### Prompt
The full set of records below is to be reproduced without a single alteration.
Excerpted data below:
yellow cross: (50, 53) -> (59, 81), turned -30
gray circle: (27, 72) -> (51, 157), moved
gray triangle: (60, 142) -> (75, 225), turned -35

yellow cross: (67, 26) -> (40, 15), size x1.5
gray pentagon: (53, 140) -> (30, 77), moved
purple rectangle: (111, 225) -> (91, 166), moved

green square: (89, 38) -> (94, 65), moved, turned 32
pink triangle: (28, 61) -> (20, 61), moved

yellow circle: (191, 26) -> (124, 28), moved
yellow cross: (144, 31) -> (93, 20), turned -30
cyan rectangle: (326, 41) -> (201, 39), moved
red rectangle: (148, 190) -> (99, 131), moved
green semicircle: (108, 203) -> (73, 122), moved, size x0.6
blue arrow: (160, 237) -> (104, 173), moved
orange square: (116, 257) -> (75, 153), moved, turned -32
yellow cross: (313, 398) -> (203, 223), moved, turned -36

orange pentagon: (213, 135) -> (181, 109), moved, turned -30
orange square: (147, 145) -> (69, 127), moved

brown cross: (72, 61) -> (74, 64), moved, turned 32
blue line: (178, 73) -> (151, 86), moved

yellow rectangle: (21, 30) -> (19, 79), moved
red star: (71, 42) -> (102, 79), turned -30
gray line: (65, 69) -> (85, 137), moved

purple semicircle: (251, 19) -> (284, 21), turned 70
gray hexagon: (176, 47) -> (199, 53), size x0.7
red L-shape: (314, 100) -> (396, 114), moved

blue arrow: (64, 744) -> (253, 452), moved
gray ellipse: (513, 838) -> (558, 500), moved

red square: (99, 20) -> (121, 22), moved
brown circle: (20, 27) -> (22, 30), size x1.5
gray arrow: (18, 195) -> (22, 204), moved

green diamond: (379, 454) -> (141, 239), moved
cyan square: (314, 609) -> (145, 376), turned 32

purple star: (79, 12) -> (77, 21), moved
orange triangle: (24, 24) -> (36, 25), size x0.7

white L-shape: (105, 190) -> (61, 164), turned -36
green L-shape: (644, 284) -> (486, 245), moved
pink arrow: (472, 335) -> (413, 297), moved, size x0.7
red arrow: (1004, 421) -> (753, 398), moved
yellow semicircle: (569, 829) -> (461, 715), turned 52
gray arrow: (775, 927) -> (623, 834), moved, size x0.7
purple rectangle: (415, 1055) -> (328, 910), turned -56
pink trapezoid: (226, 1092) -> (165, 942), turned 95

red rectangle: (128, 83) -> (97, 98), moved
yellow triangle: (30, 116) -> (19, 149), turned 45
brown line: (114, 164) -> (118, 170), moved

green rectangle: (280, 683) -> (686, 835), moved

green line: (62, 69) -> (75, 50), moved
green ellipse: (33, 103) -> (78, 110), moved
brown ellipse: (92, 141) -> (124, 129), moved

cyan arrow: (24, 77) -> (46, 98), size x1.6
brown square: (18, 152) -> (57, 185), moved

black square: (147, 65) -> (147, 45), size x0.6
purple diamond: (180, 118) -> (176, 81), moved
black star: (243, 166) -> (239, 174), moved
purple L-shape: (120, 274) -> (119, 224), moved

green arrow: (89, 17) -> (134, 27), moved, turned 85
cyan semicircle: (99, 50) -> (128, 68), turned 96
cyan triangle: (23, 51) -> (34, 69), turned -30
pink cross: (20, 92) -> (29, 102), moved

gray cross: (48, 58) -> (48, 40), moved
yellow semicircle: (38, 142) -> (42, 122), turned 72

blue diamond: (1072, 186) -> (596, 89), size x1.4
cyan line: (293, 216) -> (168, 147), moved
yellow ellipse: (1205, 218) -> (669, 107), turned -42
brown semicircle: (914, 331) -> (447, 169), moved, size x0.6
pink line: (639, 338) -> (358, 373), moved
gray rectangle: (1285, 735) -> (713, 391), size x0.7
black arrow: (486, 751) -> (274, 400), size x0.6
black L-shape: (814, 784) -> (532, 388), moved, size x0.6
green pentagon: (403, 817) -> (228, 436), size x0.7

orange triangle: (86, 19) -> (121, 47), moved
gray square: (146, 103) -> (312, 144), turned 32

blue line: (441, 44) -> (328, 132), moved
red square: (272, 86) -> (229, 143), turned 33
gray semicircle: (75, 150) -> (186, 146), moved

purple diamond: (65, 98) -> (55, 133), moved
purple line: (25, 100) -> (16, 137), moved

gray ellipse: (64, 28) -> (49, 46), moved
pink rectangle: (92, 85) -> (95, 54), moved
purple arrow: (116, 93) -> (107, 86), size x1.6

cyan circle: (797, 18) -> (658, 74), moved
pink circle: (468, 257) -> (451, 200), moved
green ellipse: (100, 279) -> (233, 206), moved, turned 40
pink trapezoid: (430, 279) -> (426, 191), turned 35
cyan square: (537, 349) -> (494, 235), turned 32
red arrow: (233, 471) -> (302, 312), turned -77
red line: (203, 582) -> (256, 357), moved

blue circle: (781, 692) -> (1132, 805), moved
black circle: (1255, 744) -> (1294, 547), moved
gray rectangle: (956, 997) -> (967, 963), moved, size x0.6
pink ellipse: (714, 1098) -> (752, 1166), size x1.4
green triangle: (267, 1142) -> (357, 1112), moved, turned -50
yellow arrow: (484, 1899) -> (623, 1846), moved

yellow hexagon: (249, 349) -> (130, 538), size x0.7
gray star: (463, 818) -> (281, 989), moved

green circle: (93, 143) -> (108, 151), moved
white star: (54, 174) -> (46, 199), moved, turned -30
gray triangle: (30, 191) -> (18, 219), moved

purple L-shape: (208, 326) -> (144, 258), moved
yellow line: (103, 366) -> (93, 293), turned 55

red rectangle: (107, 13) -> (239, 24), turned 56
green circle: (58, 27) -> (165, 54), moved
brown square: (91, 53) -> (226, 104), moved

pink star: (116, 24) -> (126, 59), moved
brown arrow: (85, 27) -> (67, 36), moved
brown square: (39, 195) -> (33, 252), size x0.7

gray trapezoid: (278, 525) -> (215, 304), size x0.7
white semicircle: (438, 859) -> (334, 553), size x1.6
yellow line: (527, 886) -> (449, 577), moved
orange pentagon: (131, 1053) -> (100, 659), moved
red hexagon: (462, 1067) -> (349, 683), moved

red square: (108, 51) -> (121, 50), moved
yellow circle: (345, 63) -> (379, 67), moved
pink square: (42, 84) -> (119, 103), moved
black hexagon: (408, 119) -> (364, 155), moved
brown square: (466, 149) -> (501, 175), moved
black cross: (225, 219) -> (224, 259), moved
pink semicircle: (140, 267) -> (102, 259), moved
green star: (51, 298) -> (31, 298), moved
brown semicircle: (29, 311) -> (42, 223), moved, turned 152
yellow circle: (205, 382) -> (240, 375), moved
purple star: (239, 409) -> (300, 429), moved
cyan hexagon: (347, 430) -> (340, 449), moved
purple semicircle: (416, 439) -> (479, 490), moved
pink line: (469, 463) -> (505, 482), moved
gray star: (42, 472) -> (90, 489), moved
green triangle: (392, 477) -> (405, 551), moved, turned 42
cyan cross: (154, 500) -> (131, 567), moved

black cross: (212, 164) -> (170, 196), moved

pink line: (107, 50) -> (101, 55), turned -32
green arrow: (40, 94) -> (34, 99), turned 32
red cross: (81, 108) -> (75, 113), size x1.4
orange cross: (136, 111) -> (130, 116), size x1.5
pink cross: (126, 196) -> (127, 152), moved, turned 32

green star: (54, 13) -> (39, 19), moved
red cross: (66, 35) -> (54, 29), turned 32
End of Excerpted data.
### Response to the exercise
yellow cross: (50, 53) -> (59, 81), turned -30
gray circle: (27, 72) -> (51, 157), moved
gray triangle: (60, 142) -> (75, 225), turned -35

yellow cross: (67, 26) -> (40, 15), size x1.5
gray pentagon: (53, 140) -> (30, 77), moved
purple rectangle: (111, 225) -> (91, 166), moved

green square: (89, 38) -> (94, 65), moved, turned 32
pink triangle: (28, 61) -> (20, 61), moved

yellow circle: (191, 26) -> (124, 28), moved
yellow cross: (144, 31) -> (93, 20), turned -30
cyan rectangle: (326, 41) -> (201, 39), moved
red rectangle: (148, 190) -> (99, 131), moved
green semicircle: (108, 203) -> (73, 122), moved, size x0.6
blue arrow: (160, 237) -> (104, 173), moved
orange square: (116, 257) -> (75, 153), moved, turned -32
yellow cross: (313, 398) -> (203, 223), moved, turned -36

orange pentagon: (213, 135) -> (181, 109), moved, turned -30
orange square: (147, 145) -> (69, 127), moved

brown cross: (72, 61) -> (74, 64), moved, turned 32
blue line: (178, 73) -> (151, 86), moved

yellow rectangle: (21, 30) -> (19, 79), moved
red star: (71, 42) -> (102, 79), turned -30
gray line: (65, 69) -> (85, 137), moved

purple semicircle: (251, 19) -> (284, 21), turned 70
gray hexagon: (176, 47) -> (199, 53), size x0.7
red L-shape: (314, 100) -> (396, 114), moved

blue arrow: (64, 744) -> (253, 452), moved
gray ellipse: (513, 838) -> (558, 500), moved

red square: (99, 20) -> (121, 22), moved
brown circle: (20, 27) -> (22, 30), size x1.5
gray arrow: (18, 195) -> (22, 204), moved

green diamond: (379, 454) -> (141, 239), moved
cyan square: (314, 609) -> (145, 376), turned 32

purple star: (79, 12) -> (77, 21), moved
orange triangle: (24, 24) -> (36, 25), size x0.7

white L-shape: (105, 190) -> (61, 164), turned -36
green L-shape: (644, 284) -> (486, 245), moved
pink arrow: (472, 335) -> (413, 297), moved, size x0.7
red arrow: (1004, 421) -> (753, 398), moved
yellow semicircle: (569, 829) -> (461, 715), turned 52
gray arrow: (775, 927) -> (623, 834), moved, size x0.7
purple rectangle: (415, 1055) -> (328, 910), turned -56
pink trapezoid: (226, 1092) -> (165, 942), turned 95

red rectangle: (128, 83) -> (97, 98), moved
yellow triangle: (30, 116) -> (19, 149), turned 45
brown line: (114, 164) -> (118, 170), moved

green rectangle: (280, 683) -> (686, 835), moved

green line: (62, 69) -> (75, 50), moved
green ellipse: (33, 103) -> (78, 110), moved
brown ellipse: (92, 141) -> (124, 129), moved

cyan arrow: (24, 77) -> (46, 98), size x1.6
brown square: (18, 152) -> (57, 185), moved

black square: (147, 65) -> (147, 45), size x0.6
purple diamond: (180, 118) -> (176, 81), moved
black star: (243, 166) -> (239, 174), moved
purple L-shape: (120, 274) -> (119, 224), moved

green arrow: (89, 17) -> (134, 27), moved, turned 85
cyan semicircle: (99, 50) -> (128, 68), turned 96
cyan triangle: (23, 51) -> (34, 69), turned -30
pink cross: (20, 92) -> (29, 102), moved

gray cross: (48, 58) -> (48, 40), moved
yellow semicircle: (38, 142) -> (42, 122), turned 72

blue diamond: (1072, 186) -> (596, 89), size x1.4
cyan line: (293, 216) -> (168, 147), moved
yellow ellipse: (1205, 218) -> (669, 107), turned -42
brown semicircle: (914, 331) -> (447, 169), moved, size x0.6
pink line: (639, 338) -> (358, 373), moved
gray rectangle: (1285, 735) -> (713, 391), size x0.7
black arrow: (486, 751) -> (274, 400), size x0.6
black L-shape: (814, 784) -> (532, 388), moved, size x0.6
green pentagon: (403, 817) -> (228, 436), size x0.7

orange triangle: (86, 19) -> (121, 47), moved
gray square: (146, 103) -> (312, 144), turned 32

blue line: (441, 44) -> (328, 132), moved
red square: (272, 86) -> (229, 143), turned 33
gray semicircle: (75, 150) -> (186, 146), moved

purple diamond: (65, 98) -> (55, 133), moved
purple line: (25, 100) -> (16, 137), moved

gray ellipse: (64, 28) -> (49, 46), moved
pink rectangle: (92, 85) -> (95, 54), moved
purple arrow: (116, 93) -> (107, 86), size x1.6

cyan circle: (797, 18) -> (658, 74), moved
pink circle: (468, 257) -> (451, 200), moved
green ellipse: (100, 279) -> (233, 206), moved, turned 40
pink trapezoid: (430, 279) -> (426, 191), turned 35
cyan square: (537, 349) -> (494, 235), turned 32
red arrow: (233, 471) -> (302, 312), turned -77
red line: (203, 582) -> (256, 357), moved

blue circle: (781, 692) -> (1132, 805), moved
black circle: (1255, 744) -> (1294, 547), moved
gray rectangle: (956, 997) -> (967, 963), moved, size x0.6
pink ellipse: (714, 1098) -> (752, 1166), size x1.4
green triangle: (267, 1142) -> (357, 1112), moved, turned -50
yellow arrow: (484, 1899) -> (623, 1846), moved

yellow hexagon: (249, 349) -> (130, 538), size x0.7
gray star: (463, 818) -> (281, 989), moved

green circle: (93, 143) -> (108, 151), moved
white star: (54, 174) -> (46, 199), moved, turned -30
gray triangle: (30, 191) -> (18, 219), moved

purple L-shape: (208, 326) -> (144, 258), moved
yellow line: (103, 366) -> (93, 293), turned 55

red rectangle: (107, 13) -> (239, 24), turned 56
green circle: (58, 27) -> (165, 54), moved
brown square: (91, 53) -> (226, 104), moved

pink star: (116, 24) -> (126, 59), moved
brown arrow: (85, 27) -> (67, 36), moved
brown square: (39, 195) -> (33, 252), size x0.7

gray trapezoid: (278, 525) -> (215, 304), size x0.7
white semicircle: (438, 859) -> (334, 553), size x1.6
yellow line: (527, 886) -> (449, 577), moved
orange pentagon: (131, 1053) -> (100, 659), moved
red hexagon: (462, 1067) -> (349, 683), moved

red square: (108, 51) -> (121, 50), moved
yellow circle: (345, 63) -> (379, 67), moved
pink square: (42, 84) -> (119, 103), moved
black hexagon: (408, 119) -> (364, 155), moved
brown square: (466, 149) -> (501, 175), moved
black cross: (225, 219) -> (224, 259), moved
pink semicircle: (140, 267) -> (102, 259), moved
green star: (51, 298) -> (31, 298), moved
brown semicircle: (29, 311) -> (42, 223), moved, turned 152
yellow circle: (205, 382) -> (240, 375), moved
purple star: (239, 409) -> (300, 429), moved
cyan hexagon: (347, 430) -> (340, 449), moved
purple semicircle: (416, 439) -> (479, 490), moved
pink line: (469, 463) -> (505, 482), moved
gray star: (42, 472) -> (90, 489), moved
green triangle: (392, 477) -> (405, 551), moved, turned 42
cyan cross: (154, 500) -> (131, 567), moved

black cross: (212, 164) -> (170, 196), moved

pink line: (107, 50) -> (101, 55), turned -32
green arrow: (40, 94) -> (34, 99), turned 32
red cross: (81, 108) -> (75, 113), size x1.4
orange cross: (136, 111) -> (130, 116), size x1.5
pink cross: (126, 196) -> (127, 152), moved, turned 32

green star: (54, 13) -> (39, 19), moved
red cross: (66, 35) -> (54, 29), turned 32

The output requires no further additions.